(Stored entries)
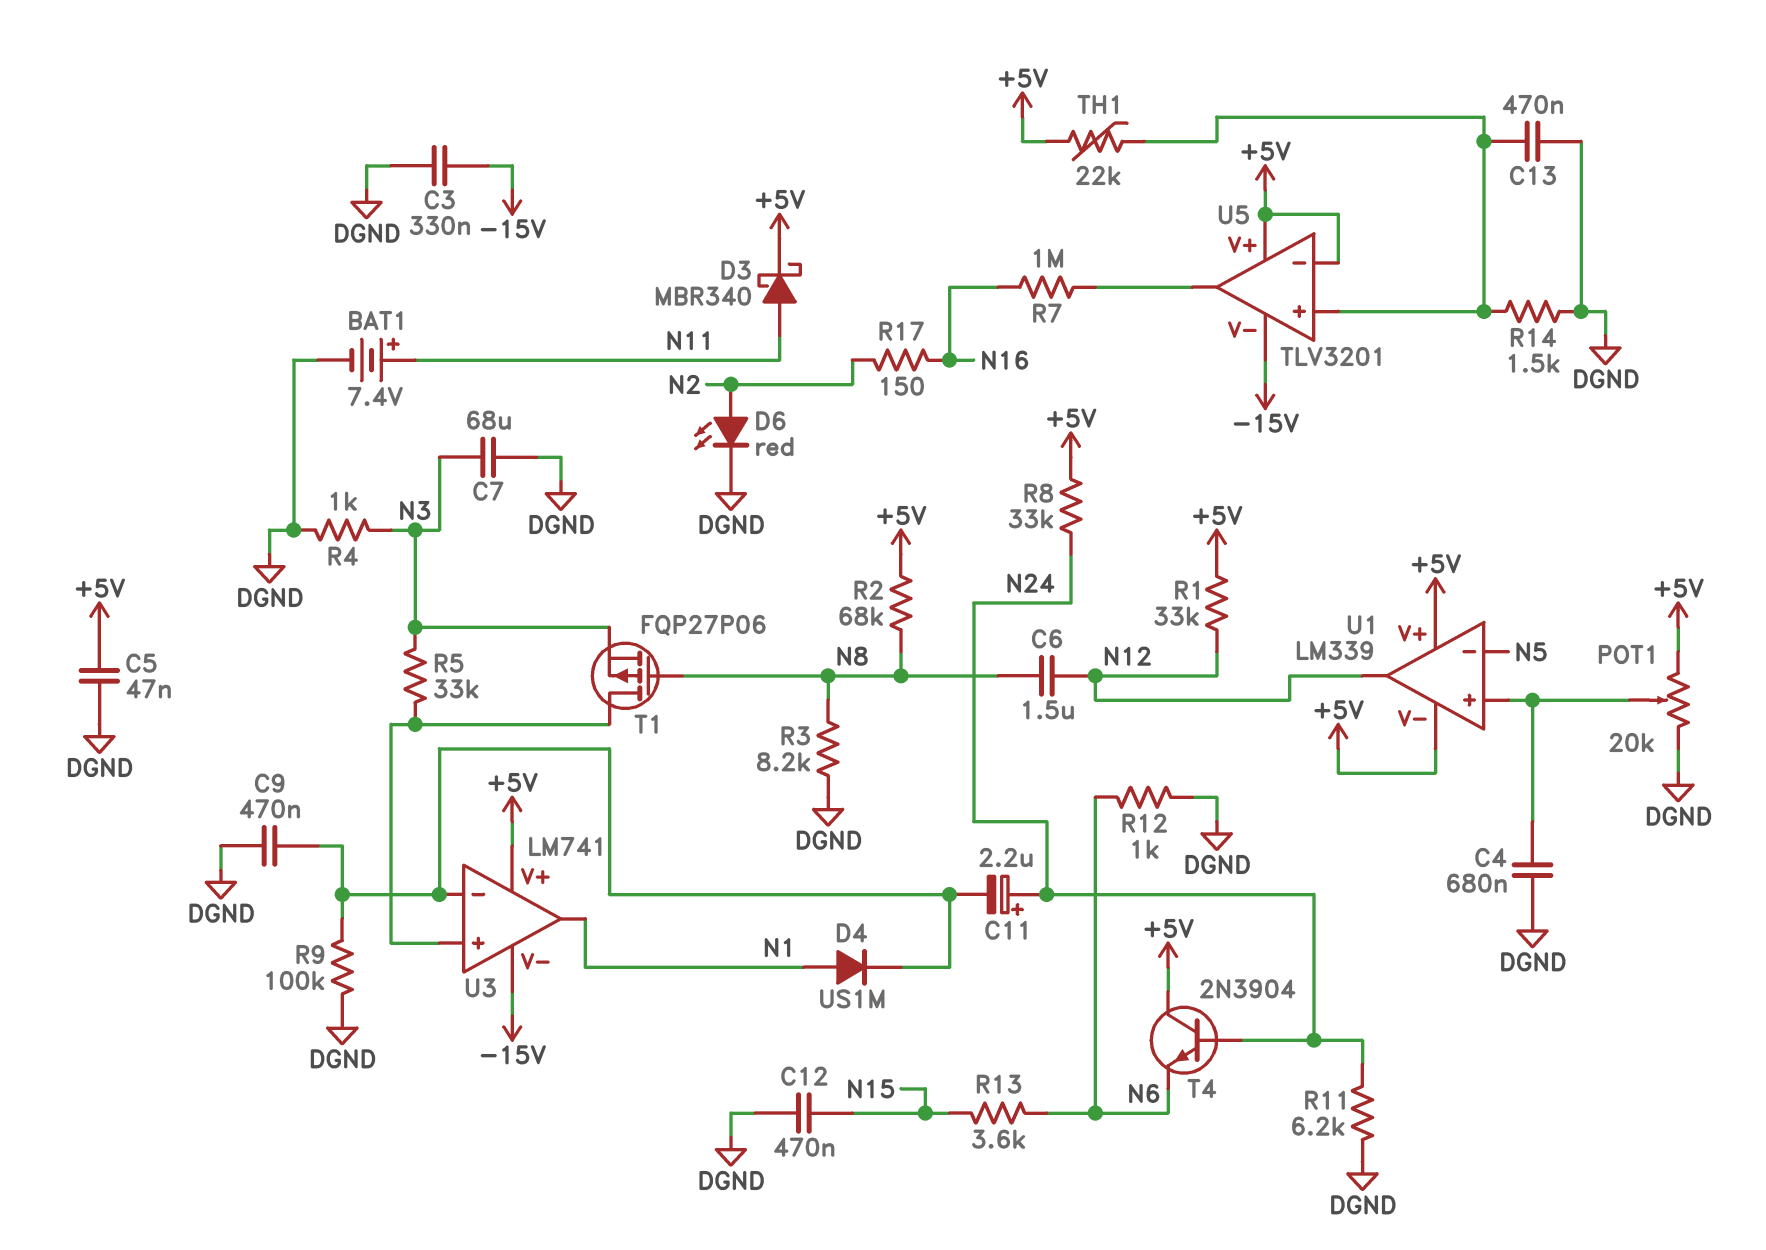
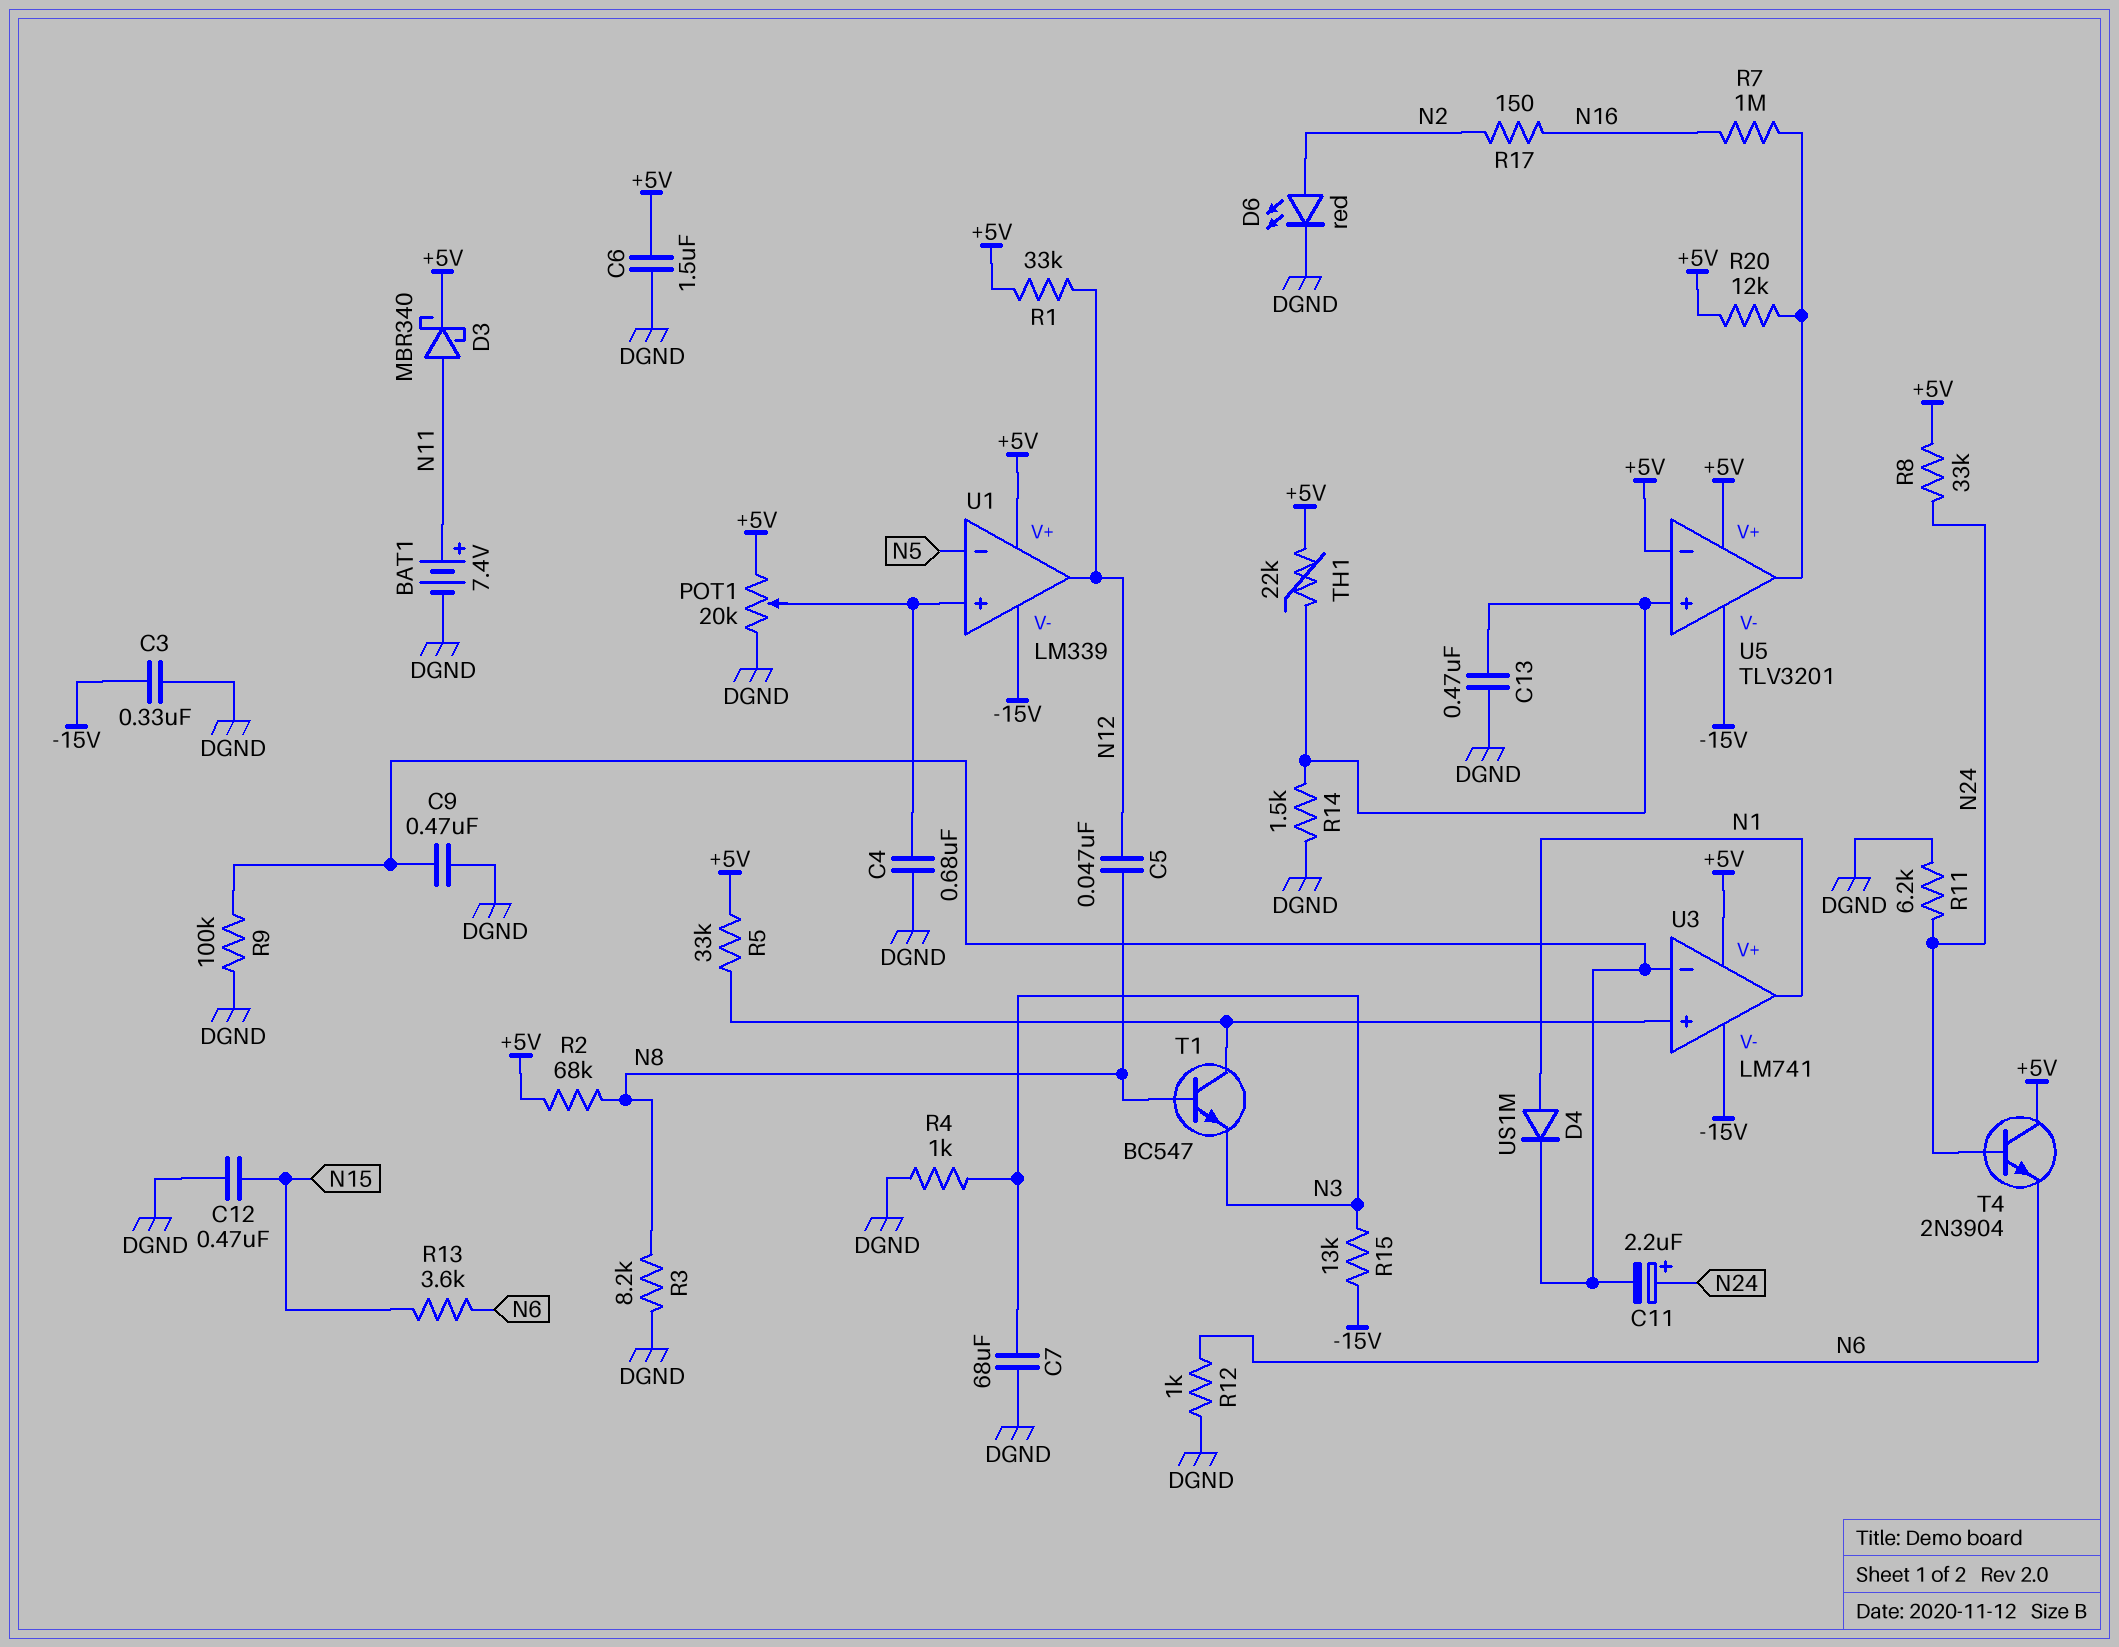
C5: 47nF (+5V, DGND) -> 47nF (N8, N12)
C6: 1.5uF (N8, N12) -> 1.5uF (+5V, DGND)
R5: 33k (N3, U3/in+) -> 33k (+5V, U3/in+)
R15: none -> 13k (-15V, N3)
R20: none -> 12k (+5V, U5/out)
T1: PMOS FQP27P06 (G N8, D U3/in+, S N3) -> NPN BC547 (B N8, C U3/in+, E N3)
U1 pin V-: +5V -> -15V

WHAT YOU NEED TO DO: Exactly the lines from the one containing "R15: none -> 13k (-15V, N3)" to the final line of the entries must be restated, and no others.

RESPONSE FOR THIS EXERCISE:
R15: none -> 13k (-15V, N3)
R20: none -> 12k (+5V, U5/out)
T1: PMOS FQP27P06 (G N8, D U3/in+, S N3) -> NPN BC547 (B N8, C U3/in+, E N3)
U1 pin V-: +5V -> -15V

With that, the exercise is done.